*Records shown*.
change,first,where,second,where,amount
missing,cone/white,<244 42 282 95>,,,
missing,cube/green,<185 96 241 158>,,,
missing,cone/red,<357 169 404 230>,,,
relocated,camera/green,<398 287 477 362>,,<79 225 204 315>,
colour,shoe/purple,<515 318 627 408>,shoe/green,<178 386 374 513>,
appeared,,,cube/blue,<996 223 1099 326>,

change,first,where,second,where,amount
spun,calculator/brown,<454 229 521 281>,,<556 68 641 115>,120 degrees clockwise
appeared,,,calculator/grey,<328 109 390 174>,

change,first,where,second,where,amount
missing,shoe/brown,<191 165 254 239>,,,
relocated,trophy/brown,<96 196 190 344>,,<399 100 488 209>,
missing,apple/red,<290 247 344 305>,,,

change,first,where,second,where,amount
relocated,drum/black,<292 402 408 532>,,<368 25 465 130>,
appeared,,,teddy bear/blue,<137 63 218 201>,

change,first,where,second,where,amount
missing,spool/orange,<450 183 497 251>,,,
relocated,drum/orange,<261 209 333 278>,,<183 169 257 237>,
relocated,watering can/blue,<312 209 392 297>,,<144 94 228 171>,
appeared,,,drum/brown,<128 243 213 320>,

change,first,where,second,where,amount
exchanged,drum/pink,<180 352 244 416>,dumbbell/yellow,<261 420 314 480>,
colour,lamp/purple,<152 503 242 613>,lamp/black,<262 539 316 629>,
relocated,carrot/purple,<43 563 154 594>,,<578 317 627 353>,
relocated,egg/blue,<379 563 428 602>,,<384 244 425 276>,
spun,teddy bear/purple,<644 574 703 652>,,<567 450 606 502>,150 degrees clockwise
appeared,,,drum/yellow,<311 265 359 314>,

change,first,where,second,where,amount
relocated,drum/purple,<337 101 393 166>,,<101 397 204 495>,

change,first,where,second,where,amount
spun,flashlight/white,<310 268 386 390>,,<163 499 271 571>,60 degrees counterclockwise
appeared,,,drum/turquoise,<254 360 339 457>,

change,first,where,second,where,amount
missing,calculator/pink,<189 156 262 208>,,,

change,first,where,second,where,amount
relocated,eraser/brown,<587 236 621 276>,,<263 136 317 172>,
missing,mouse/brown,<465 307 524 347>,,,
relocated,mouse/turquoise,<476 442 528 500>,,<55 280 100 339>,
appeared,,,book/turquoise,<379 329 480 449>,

*Task description*. Nothing but the lines from the one containing "missing,cone/white,<244 42 282" through the final line of the listing above belongs in the answer; set them down exactly.

*Solution to the exercise*.
missing,cone/white,<244 42 282 95>,,,
missing,cube/green,<185 96 241 158>,,,
missing,cone/red,<357 169 404 230>,,,
relocated,camera/green,<398 287 477 362>,,<79 225 204 315>,
colour,shoe/purple,<515 318 627 408>,shoe/green,<178 386 374 513>,
appeared,,,cube/blue,<996 223 1099 326>,

change,first,where,second,where,amount
spun,calculator/brown,<454 229 521 281>,,<556 68 641 115>,120 degrees clockwise
appeared,,,calculator/grey,<328 109 390 174>,

change,first,where,second,where,amount
missing,shoe/brown,<191 165 254 239>,,,
relocated,trophy/brown,<96 196 190 344>,,<399 100 488 209>,
missing,apple/red,<290 247 344 305>,,,

change,first,where,second,where,amount
relocated,drum/black,<292 402 408 532>,,<368 25 465 130>,
appeared,,,teddy bear/blue,<137 63 218 201>,

change,first,where,second,where,amount
missing,spool/orange,<450 183 497 251>,,,
relocated,drum/orange,<261 209 333 278>,,<183 169 257 237>,
relocated,watering can/blue,<312 209 392 297>,,<144 94 228 171>,
appeared,,,drum/brown,<128 243 213 320>,

change,first,where,second,where,amount
exchanged,drum/pink,<180 352 244 416>,dumbbell/yellow,<261 420 314 480>,
colour,lamp/purple,<152 503 242 613>,lamp/black,<262 539 316 629>,
relocated,carrot/purple,<43 563 154 594>,,<578 317 627 353>,
relocated,egg/blue,<379 563 428 602>,,<384 244 425 276>,
spun,teddy bear/purple,<644 574 703 652>,,<567 450 606 502>,150 degrees clockwise
appeared,,,drum/yellow,<311 265 359 314>,

change,first,where,second,where,amount
relocated,drum/purple,<337 101 393 166>,,<101 397 204 495>,

change,first,where,second,where,amount
spun,flashlight/white,<310 268 386 390>,,<163 499 271 571>,60 degrees counterclockwise
appeared,,,drum/turquoise,<254 360 339 457>,

change,first,where,second,where,amount
missing,calculator/pink,<189 156 262 208>,,,

change,first,where,second,where,amount
relocated,eraser/brown,<587 236 621 276>,,<263 136 317 172>,
missing,mouse/brown,<465 307 524 347>,,,
relocated,mouse/turquoise,<476 442 528 500>,,<55 280 100 339>,
appeared,,,book/turquoise,<379 329 480 449>,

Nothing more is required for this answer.